(Content revision data)
*** Block opens ***
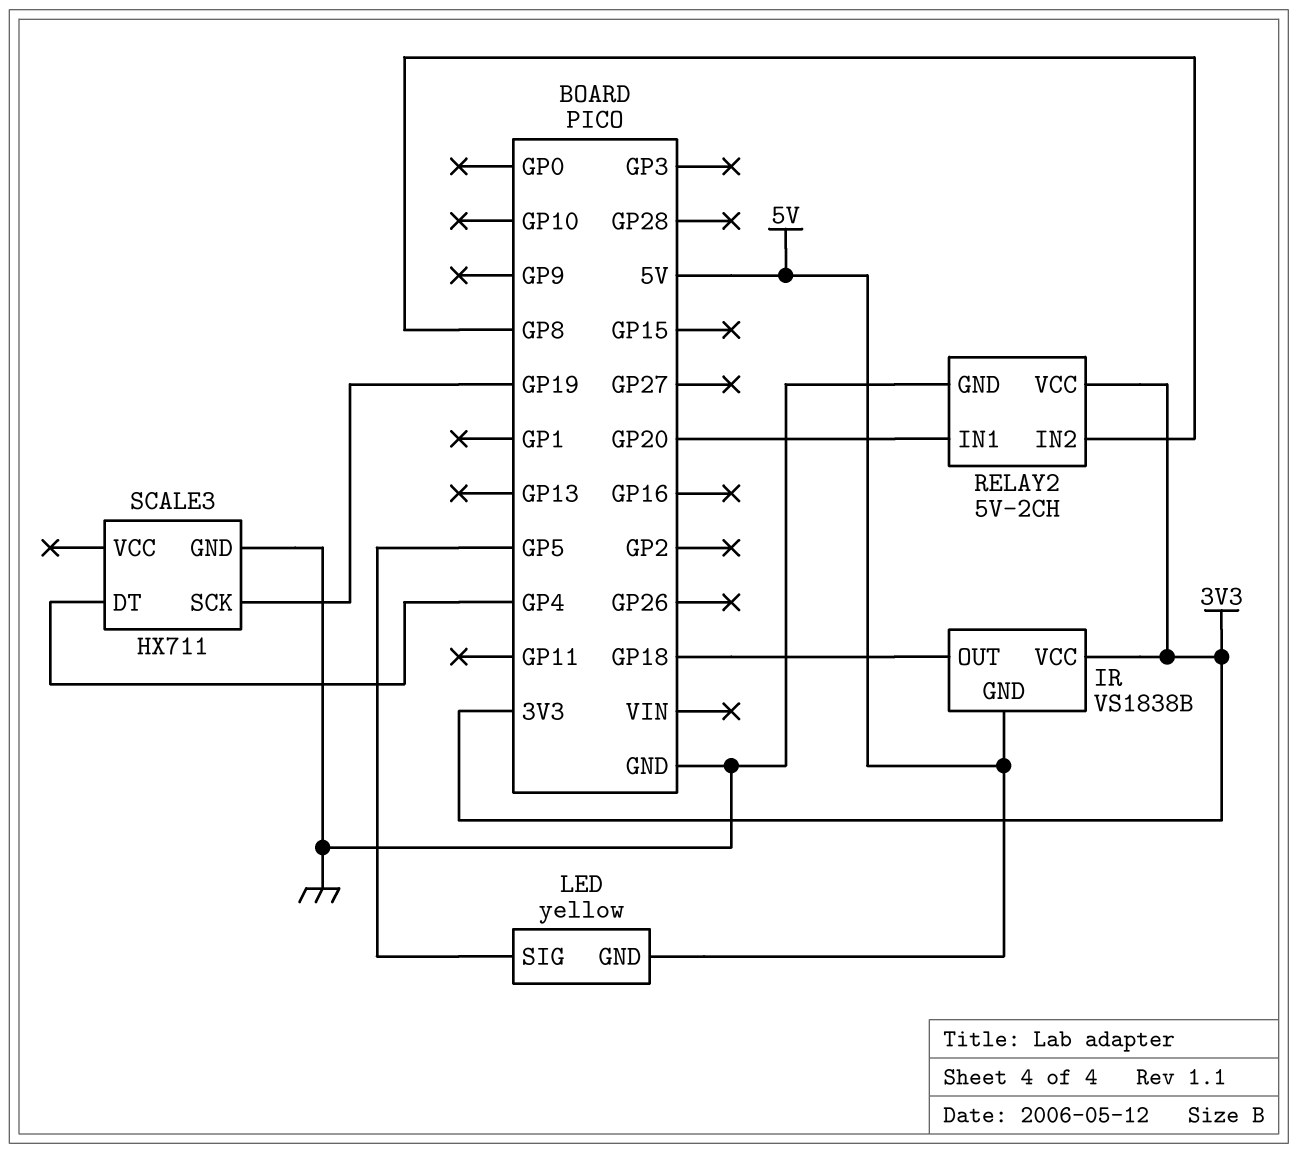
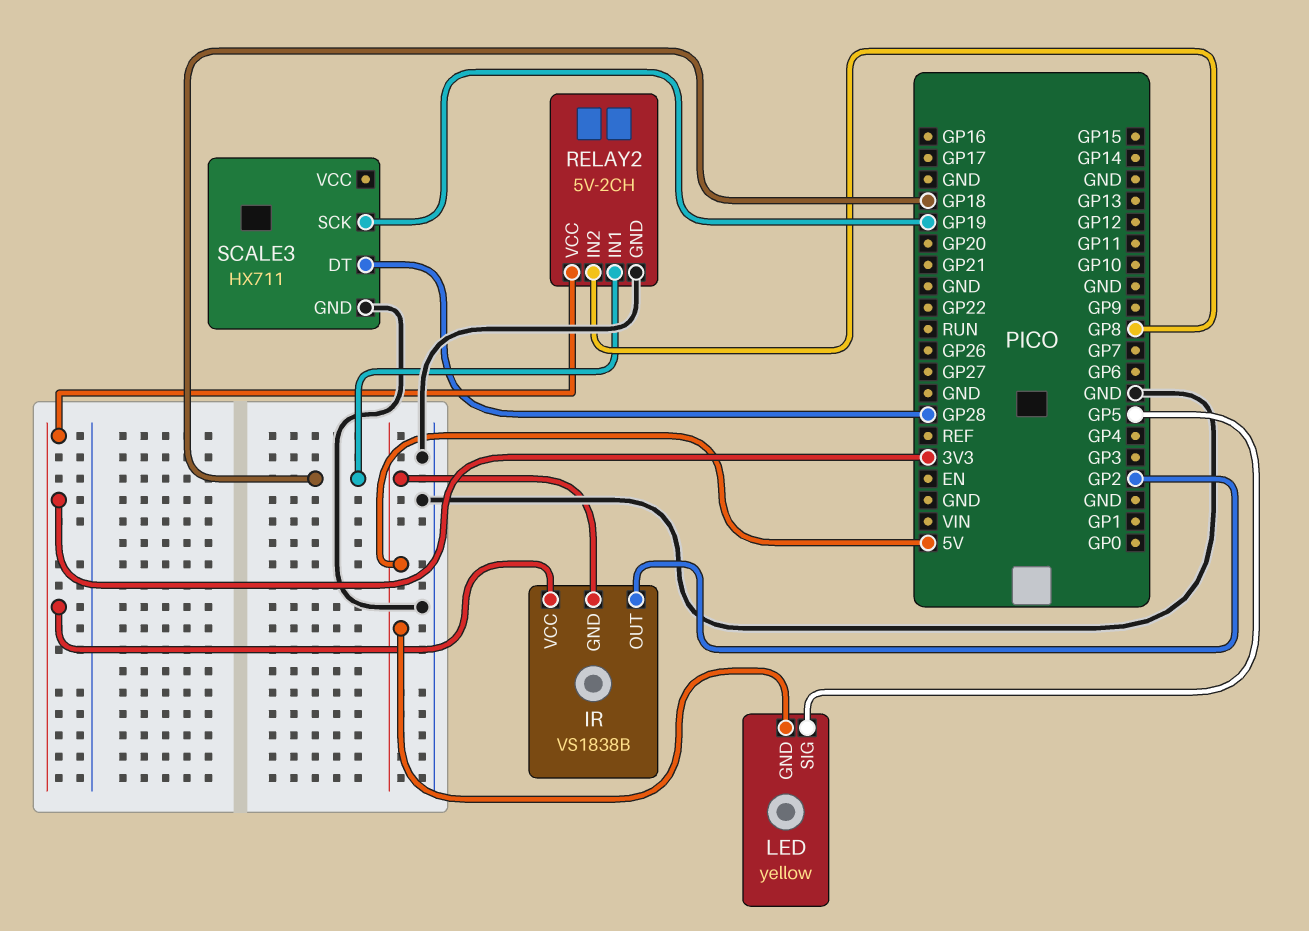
IR pin OUT: GP18 -> GP2
RELAY2 pin IN1: GP20 -> GP18
SCALE3 pin DT: GP4 -> GP28

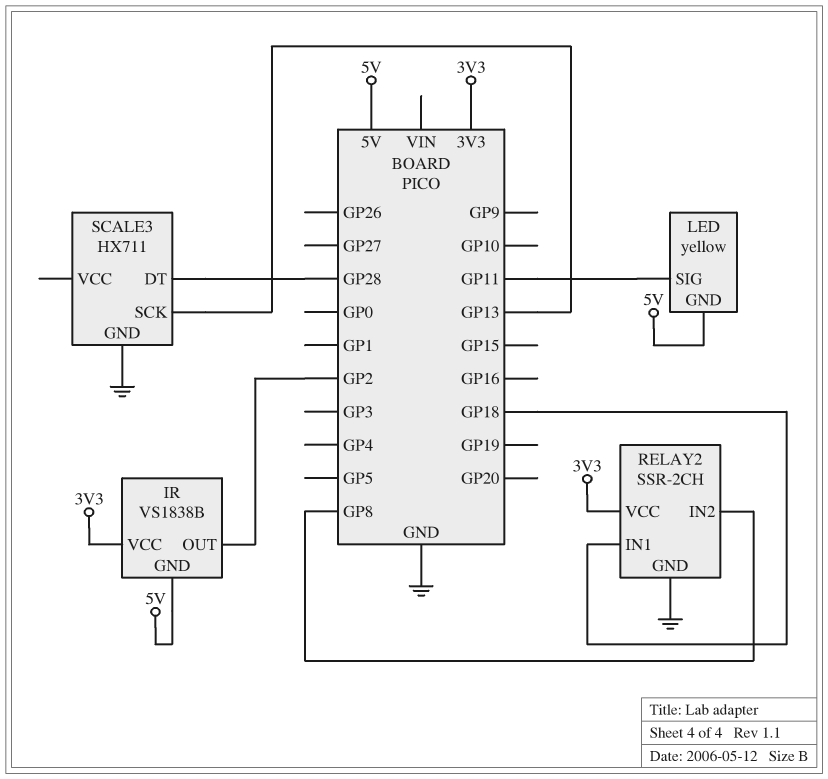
LED pin SIG: GP5 -> GP11
RELAY2: 5V-2CH -> SSR-2CH
SCALE3 pin SCK: GP19 -> GP13

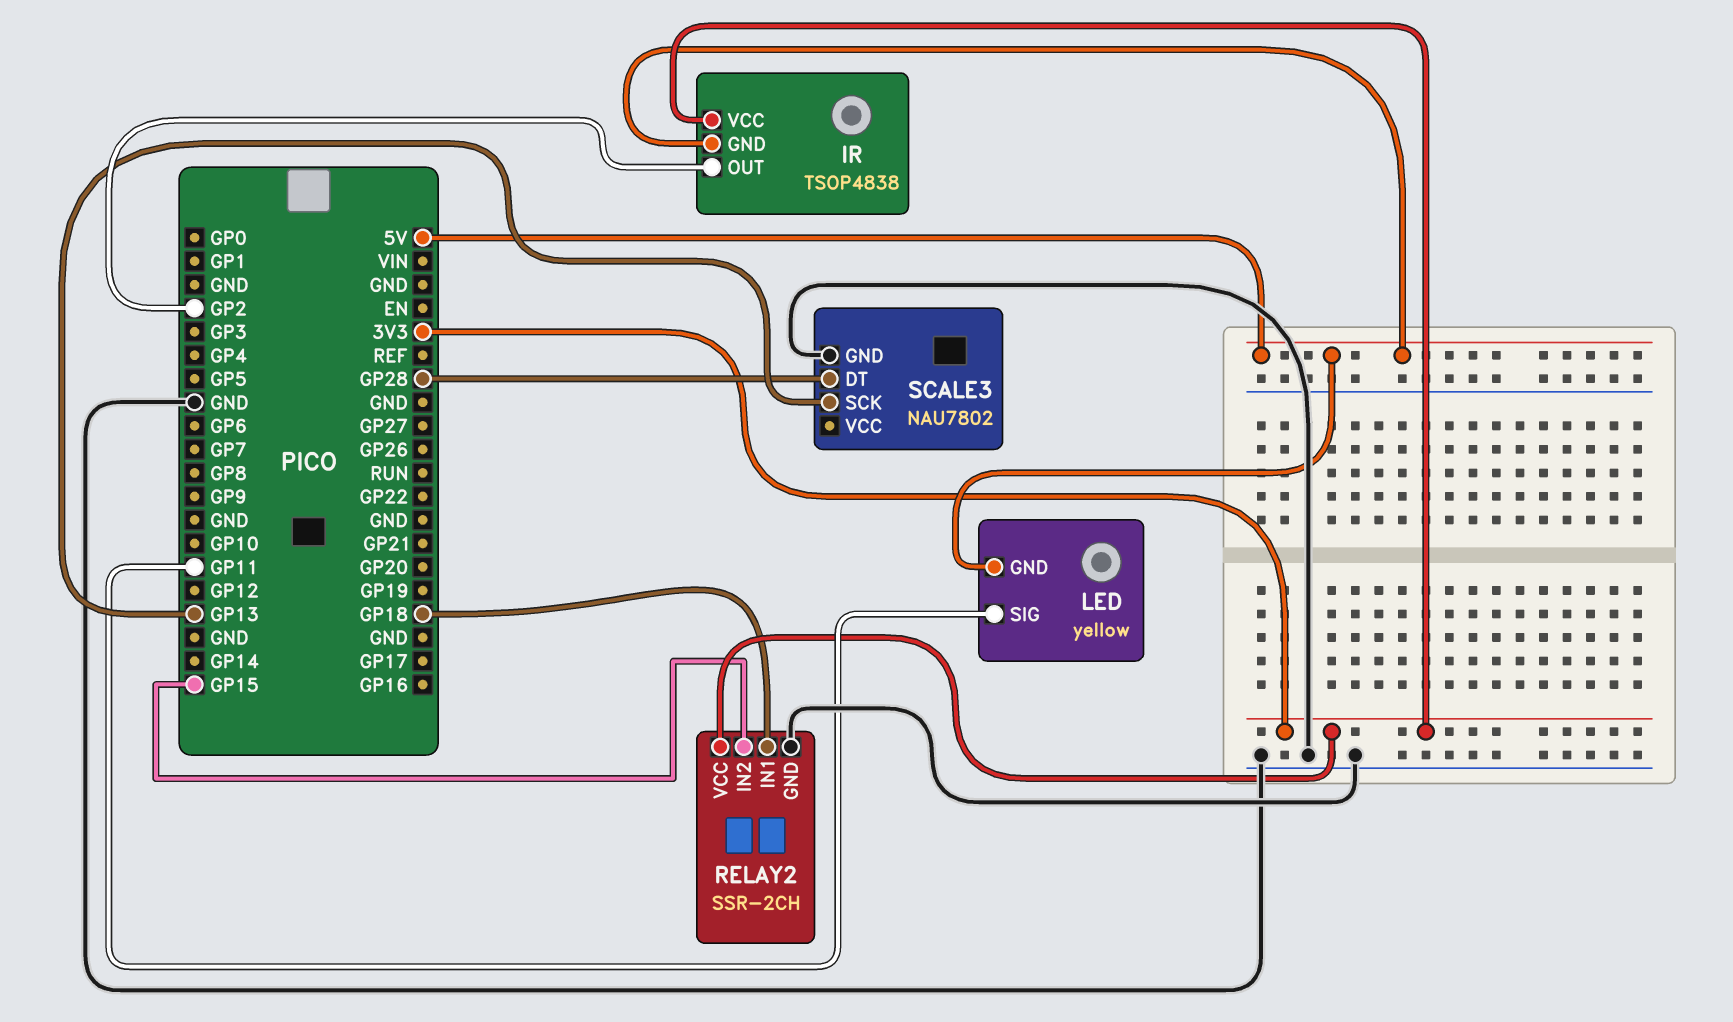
IR: VS1838B -> TSOP4838
RELAY2 pin IN2: GP8 -> GP15
SCALE3: HX711 -> NAU7802

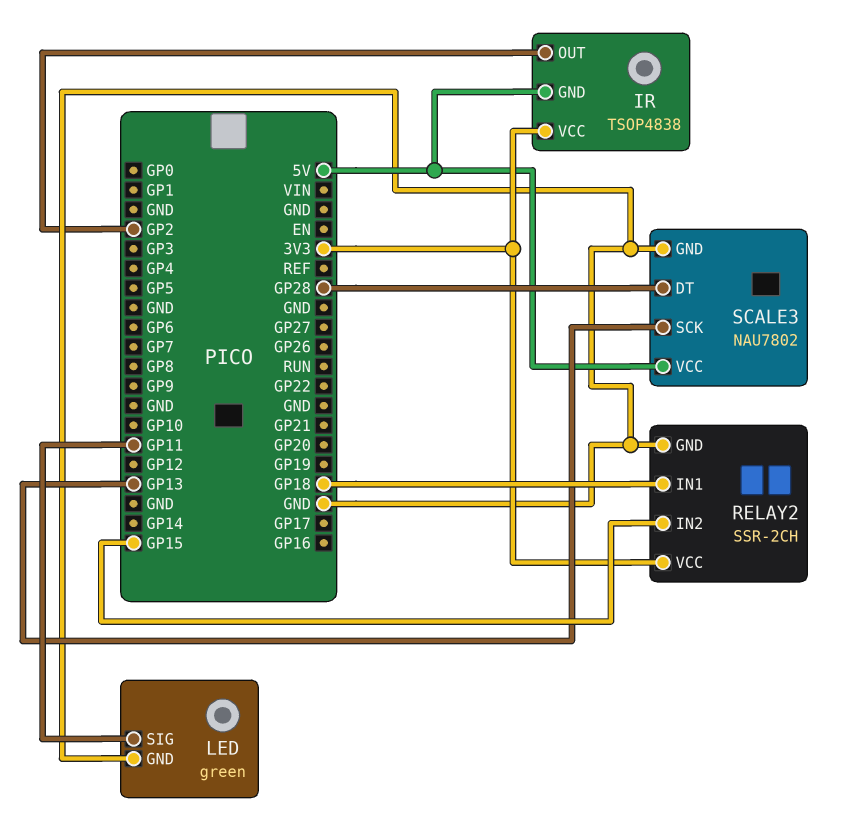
LED: yellow -> green
LED pin GND: 5V -> GND
SCALE3 pin VCC: none -> 5V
*** Block closes ***
__AIM OF THE TASK__:
Reproduce the data above in full, exactly as it is, with the pictures left out.

__EXERCISE ANSWER__:
IR pin OUT: GP18 -> GP2
RELAY2 pin IN1: GP20 -> GP18
SCALE3 pin DT: GP4 -> GP28

LED pin SIG: GP5 -> GP11
RELAY2: 5V-2CH -> SSR-2CH
SCALE3 pin SCK: GP19 -> GP13

IR: VS1838B -> TSOP4838
RELAY2 pin IN2: GP8 -> GP15
SCALE3: HX711 -> NAU7802

LED: yellow -> green
LED pin GND: 5V -> GND
SCALE3 pin VCC: none -> 5V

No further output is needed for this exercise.